The problem:
Lines in the listing below that include the word "flower" need to be copied.

Data for this exercise:
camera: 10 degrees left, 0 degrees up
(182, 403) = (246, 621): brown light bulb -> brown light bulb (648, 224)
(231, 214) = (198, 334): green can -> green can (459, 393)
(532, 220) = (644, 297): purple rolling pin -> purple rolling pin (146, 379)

...

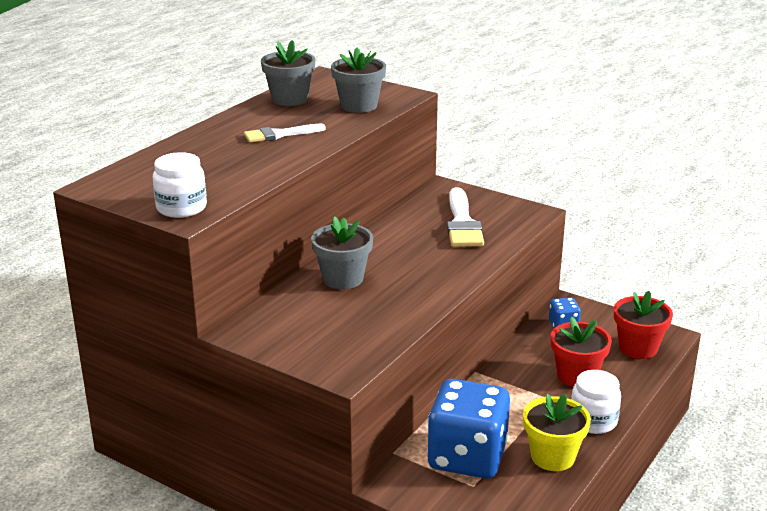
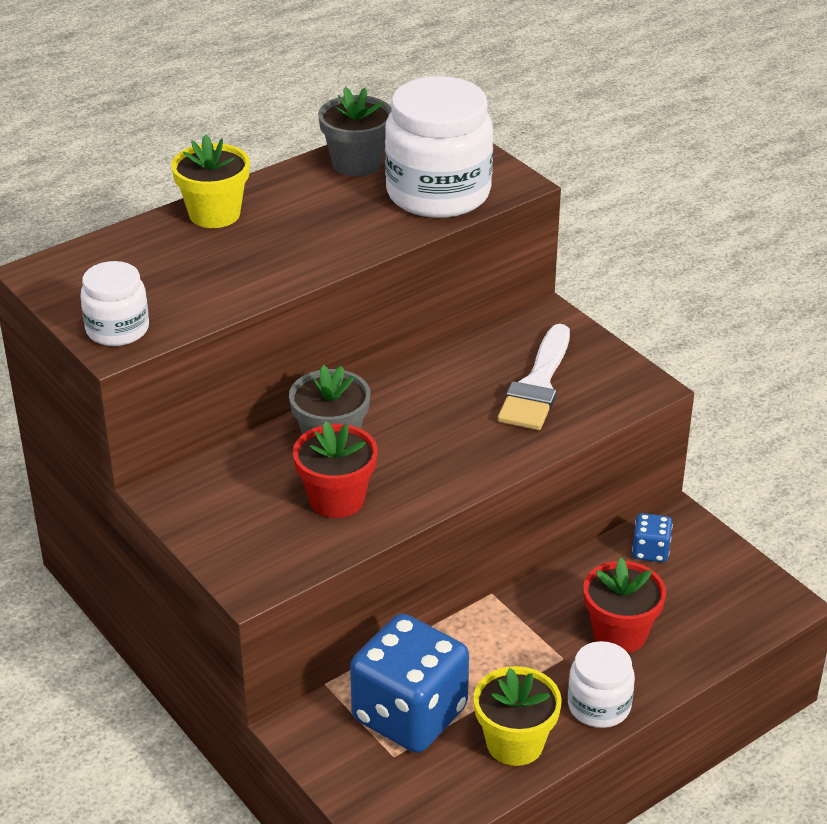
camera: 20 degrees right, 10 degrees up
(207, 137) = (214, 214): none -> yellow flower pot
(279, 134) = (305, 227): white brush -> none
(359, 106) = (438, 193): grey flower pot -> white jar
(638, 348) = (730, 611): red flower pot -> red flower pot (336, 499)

--

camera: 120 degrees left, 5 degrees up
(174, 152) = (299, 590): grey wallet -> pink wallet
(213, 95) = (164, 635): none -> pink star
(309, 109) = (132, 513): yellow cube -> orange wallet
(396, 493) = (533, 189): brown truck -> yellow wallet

Written solution:
(207, 137) = (214, 214): none -> yellow flower pot
(359, 106) = (438, 193): grey flower pot -> white jar
(638, 348) = (730, 611): red flower pot -> red flower pot (336, 499)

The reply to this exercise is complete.